** EXERCISE TASK **
Show every row below that contains the string "Managua". Case must match.

** GIVEN DATA **
════════════════════
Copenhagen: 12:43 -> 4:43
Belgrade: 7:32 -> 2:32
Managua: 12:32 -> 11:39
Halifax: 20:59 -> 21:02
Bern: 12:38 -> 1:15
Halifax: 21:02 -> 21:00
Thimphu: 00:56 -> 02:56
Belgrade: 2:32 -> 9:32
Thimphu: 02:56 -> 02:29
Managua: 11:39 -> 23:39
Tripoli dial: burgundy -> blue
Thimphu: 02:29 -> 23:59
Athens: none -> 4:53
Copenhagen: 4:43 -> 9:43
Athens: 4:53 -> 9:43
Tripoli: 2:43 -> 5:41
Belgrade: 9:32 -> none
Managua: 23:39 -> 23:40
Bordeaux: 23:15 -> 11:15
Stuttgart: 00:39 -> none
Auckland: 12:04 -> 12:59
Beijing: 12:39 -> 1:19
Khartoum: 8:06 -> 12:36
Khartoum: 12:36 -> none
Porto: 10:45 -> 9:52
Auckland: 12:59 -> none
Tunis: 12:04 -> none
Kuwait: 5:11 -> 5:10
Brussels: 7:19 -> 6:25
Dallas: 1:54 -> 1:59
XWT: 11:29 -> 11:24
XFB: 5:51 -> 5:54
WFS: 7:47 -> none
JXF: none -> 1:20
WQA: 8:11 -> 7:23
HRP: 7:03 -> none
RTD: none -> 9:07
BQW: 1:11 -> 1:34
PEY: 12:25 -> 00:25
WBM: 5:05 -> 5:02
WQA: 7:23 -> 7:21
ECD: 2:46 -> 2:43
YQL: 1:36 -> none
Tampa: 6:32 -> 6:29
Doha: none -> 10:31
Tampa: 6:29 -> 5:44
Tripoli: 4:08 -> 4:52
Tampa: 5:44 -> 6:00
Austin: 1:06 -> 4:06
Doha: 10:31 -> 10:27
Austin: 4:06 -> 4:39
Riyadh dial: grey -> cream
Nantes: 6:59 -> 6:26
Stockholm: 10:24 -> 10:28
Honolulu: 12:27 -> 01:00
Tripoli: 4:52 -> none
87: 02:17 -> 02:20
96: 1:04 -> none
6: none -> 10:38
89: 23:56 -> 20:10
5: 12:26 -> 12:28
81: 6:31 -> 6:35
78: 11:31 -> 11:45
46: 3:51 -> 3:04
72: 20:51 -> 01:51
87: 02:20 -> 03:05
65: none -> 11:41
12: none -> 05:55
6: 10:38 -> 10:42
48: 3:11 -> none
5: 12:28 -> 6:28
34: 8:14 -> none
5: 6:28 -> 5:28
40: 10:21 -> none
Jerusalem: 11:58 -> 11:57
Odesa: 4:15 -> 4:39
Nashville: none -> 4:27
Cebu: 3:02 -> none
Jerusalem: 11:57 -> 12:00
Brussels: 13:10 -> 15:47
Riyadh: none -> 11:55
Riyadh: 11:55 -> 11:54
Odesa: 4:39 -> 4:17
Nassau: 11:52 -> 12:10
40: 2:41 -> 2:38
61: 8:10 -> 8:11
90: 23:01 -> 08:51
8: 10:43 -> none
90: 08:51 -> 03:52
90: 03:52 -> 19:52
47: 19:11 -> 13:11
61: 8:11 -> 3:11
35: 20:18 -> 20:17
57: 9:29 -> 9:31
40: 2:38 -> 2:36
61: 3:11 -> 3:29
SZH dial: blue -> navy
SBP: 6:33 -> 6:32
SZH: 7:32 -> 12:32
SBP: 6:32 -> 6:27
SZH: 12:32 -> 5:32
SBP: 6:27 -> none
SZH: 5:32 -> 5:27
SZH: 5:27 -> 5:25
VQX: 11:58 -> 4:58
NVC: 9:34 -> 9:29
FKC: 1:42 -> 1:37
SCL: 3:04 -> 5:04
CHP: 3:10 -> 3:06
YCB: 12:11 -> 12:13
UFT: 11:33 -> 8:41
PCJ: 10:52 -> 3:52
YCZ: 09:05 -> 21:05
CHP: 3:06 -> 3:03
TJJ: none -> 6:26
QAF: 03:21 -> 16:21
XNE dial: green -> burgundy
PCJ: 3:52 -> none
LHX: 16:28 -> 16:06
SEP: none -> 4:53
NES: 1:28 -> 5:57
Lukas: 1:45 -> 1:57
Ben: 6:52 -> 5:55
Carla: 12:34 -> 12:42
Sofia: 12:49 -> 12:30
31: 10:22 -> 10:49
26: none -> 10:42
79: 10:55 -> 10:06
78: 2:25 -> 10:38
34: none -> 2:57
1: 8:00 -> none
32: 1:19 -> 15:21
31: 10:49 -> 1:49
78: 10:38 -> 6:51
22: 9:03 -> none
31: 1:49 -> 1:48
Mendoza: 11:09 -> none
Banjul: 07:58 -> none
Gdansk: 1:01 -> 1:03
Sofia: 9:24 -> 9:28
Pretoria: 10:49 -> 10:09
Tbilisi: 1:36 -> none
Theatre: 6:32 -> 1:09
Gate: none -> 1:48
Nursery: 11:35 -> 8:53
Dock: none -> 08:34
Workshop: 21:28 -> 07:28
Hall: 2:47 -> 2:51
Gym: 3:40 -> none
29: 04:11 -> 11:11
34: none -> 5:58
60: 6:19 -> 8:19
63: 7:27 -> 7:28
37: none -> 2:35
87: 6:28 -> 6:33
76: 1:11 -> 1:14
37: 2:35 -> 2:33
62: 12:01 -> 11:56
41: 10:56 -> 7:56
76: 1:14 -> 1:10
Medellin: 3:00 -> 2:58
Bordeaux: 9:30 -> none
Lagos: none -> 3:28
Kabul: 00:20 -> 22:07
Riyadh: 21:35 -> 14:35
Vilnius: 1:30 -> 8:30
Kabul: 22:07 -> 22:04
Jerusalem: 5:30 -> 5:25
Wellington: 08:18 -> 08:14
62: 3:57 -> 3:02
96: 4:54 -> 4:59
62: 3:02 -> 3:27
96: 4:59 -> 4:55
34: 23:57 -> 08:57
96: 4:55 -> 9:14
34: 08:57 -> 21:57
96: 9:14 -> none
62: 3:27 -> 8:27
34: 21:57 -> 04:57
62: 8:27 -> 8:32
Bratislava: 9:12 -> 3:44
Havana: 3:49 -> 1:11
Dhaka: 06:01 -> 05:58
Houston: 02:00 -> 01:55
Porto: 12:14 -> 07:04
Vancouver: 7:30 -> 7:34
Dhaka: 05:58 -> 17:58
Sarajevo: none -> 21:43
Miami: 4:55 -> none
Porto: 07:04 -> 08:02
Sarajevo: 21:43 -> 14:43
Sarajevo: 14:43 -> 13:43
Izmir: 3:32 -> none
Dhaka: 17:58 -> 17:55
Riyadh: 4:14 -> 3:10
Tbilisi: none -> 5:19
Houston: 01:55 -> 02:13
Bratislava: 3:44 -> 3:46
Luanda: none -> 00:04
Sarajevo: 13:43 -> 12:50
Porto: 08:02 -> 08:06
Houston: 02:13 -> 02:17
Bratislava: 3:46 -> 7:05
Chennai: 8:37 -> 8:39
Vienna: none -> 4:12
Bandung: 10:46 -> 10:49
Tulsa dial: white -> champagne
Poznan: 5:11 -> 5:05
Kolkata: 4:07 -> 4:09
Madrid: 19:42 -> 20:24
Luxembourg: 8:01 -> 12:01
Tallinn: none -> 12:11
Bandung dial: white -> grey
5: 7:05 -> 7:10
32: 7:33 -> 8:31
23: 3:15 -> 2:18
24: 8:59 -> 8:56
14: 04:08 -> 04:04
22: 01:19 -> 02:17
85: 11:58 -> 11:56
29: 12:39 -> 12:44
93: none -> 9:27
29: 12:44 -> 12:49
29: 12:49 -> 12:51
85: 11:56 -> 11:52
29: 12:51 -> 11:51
════════════════════
** REPLY **
Managua: 12:32 -> 11:39
Managua: 11:39 -> 23:39
Managua: 23:39 -> 23:40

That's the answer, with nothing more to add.